◆ Exercise description
Show every line below that contains the word "brown". Case counts.

◇ ◇ ◇

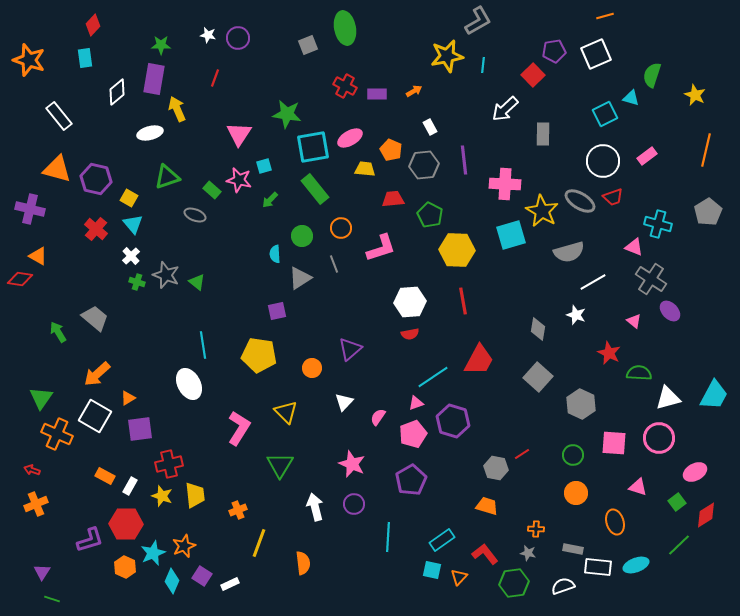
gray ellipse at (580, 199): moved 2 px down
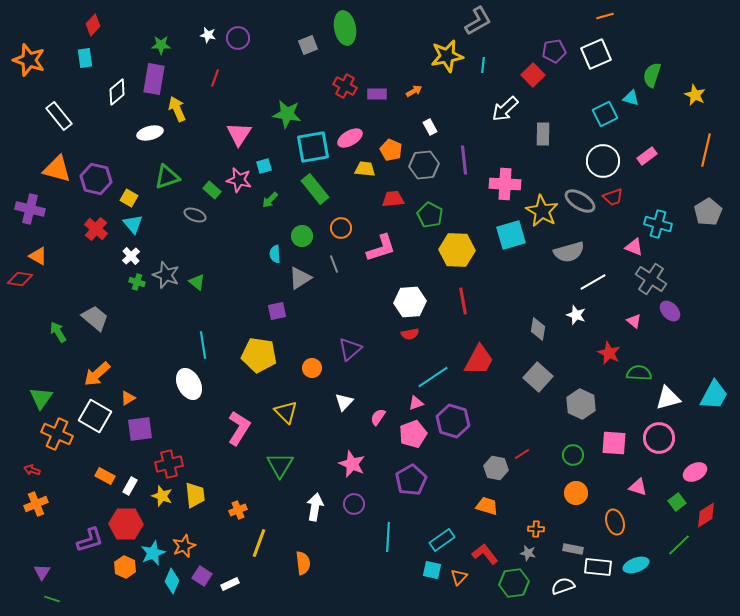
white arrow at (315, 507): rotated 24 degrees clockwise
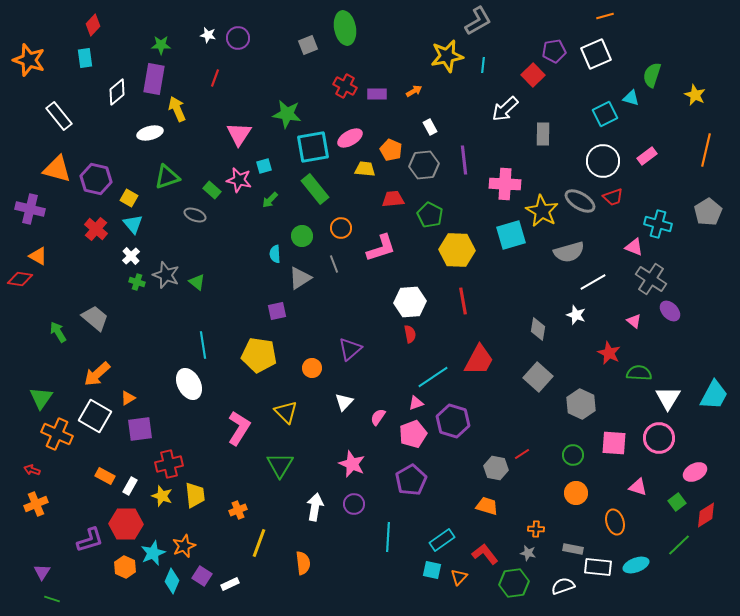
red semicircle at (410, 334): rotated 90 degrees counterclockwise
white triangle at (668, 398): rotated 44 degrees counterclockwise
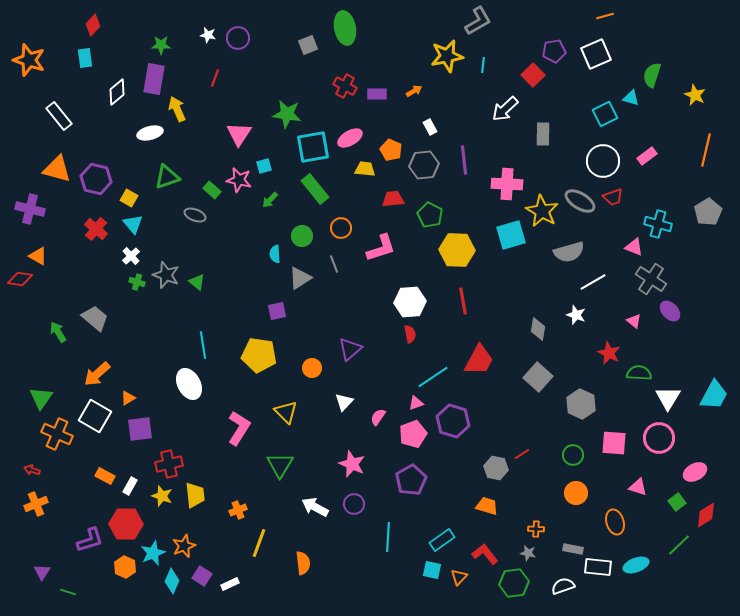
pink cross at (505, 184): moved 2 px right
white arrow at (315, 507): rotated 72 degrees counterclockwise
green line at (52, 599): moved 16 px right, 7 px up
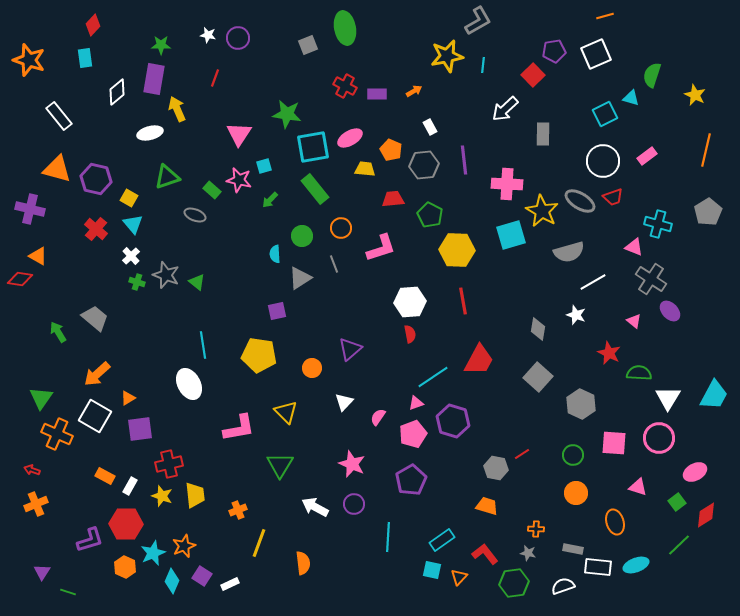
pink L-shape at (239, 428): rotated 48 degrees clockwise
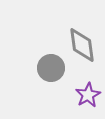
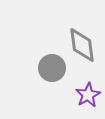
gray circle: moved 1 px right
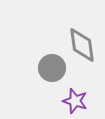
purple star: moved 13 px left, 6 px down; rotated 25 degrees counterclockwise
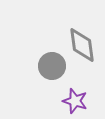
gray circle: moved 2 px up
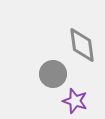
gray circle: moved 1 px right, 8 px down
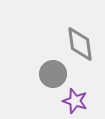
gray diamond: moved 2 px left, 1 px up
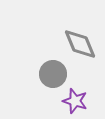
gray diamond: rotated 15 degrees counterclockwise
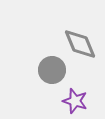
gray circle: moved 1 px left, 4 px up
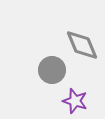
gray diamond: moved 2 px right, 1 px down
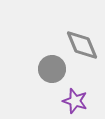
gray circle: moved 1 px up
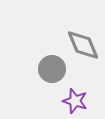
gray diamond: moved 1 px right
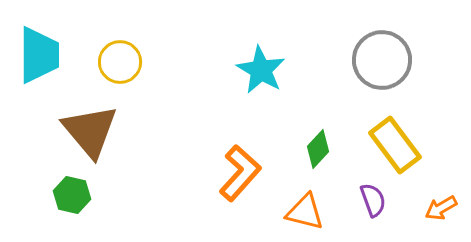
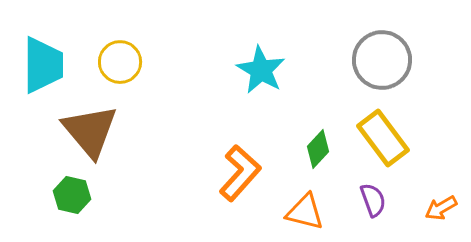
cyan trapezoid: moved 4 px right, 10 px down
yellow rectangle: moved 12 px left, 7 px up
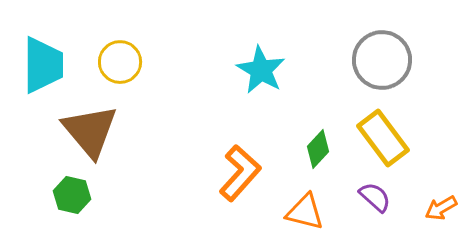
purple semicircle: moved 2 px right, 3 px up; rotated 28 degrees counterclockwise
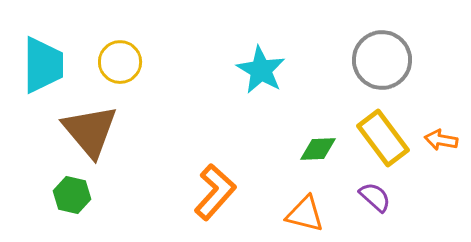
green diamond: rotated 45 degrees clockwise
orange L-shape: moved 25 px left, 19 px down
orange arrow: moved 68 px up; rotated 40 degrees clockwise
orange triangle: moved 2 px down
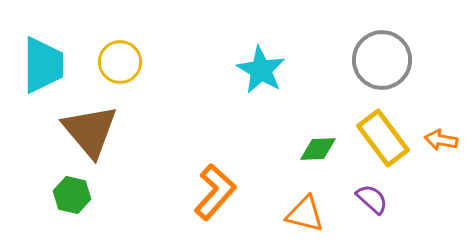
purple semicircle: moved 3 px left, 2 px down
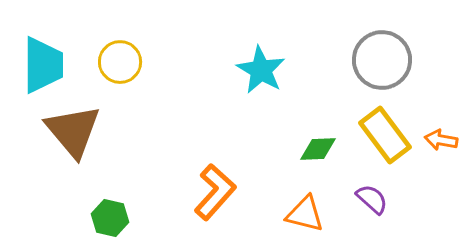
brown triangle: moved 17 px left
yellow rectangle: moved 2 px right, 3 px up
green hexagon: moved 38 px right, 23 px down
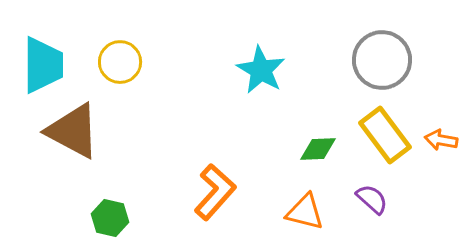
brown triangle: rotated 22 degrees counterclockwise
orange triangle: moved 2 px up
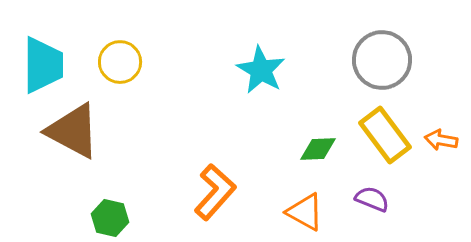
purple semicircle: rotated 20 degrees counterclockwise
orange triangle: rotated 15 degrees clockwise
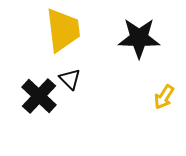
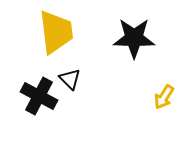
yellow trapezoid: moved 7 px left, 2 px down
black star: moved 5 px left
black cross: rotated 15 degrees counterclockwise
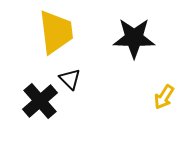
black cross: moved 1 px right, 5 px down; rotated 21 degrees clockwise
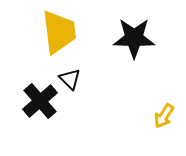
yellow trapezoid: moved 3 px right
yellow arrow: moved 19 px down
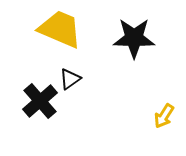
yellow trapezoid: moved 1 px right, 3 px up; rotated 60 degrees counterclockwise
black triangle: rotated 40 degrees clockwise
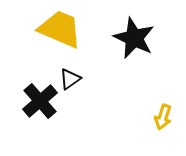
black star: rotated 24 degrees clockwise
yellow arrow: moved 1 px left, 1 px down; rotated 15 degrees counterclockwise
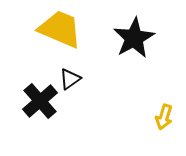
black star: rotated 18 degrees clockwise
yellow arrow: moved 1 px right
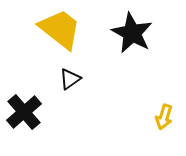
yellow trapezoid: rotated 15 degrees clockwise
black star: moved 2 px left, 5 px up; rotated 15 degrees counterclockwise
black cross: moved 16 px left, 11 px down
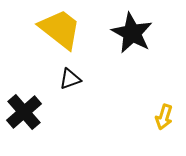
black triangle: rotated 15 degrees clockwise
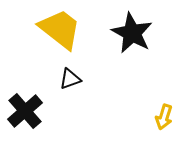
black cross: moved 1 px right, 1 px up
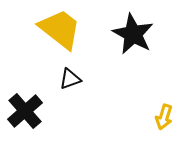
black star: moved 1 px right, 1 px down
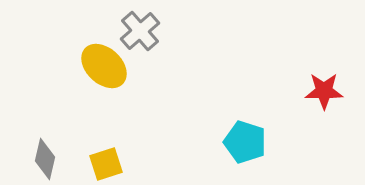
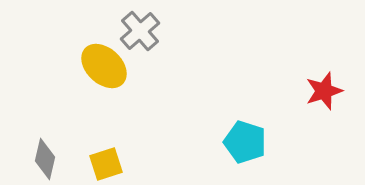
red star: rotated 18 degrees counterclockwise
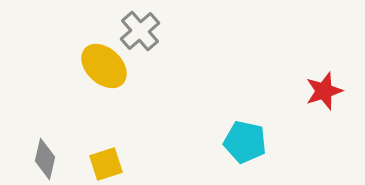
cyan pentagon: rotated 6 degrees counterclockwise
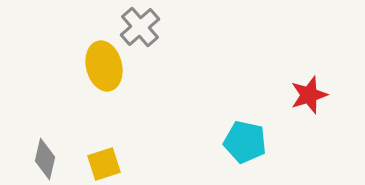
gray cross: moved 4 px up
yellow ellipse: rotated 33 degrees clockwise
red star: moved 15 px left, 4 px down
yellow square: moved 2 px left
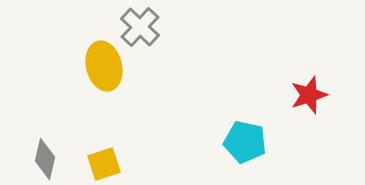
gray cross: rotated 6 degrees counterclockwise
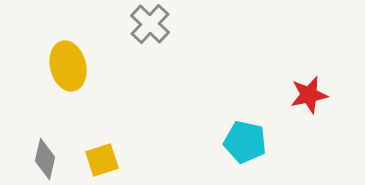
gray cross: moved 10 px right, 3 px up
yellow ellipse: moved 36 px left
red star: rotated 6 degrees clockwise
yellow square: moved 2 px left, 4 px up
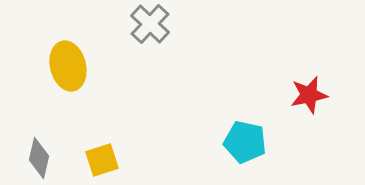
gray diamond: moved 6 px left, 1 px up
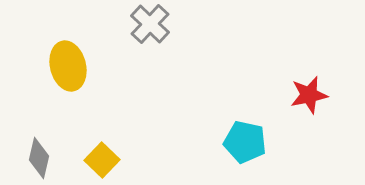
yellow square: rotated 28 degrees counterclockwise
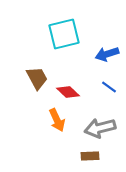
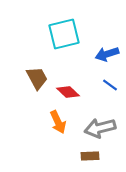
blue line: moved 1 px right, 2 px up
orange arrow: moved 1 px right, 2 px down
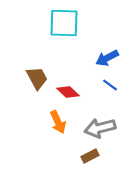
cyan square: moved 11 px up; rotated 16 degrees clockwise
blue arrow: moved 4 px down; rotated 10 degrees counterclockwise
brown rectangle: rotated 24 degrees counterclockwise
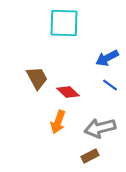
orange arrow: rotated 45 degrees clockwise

◇ ◇ ◇

◆ Full solution
brown triangle: moved 17 px left
brown triangle: rotated 22 degrees counterclockwise
brown rectangle: rotated 24 degrees counterclockwise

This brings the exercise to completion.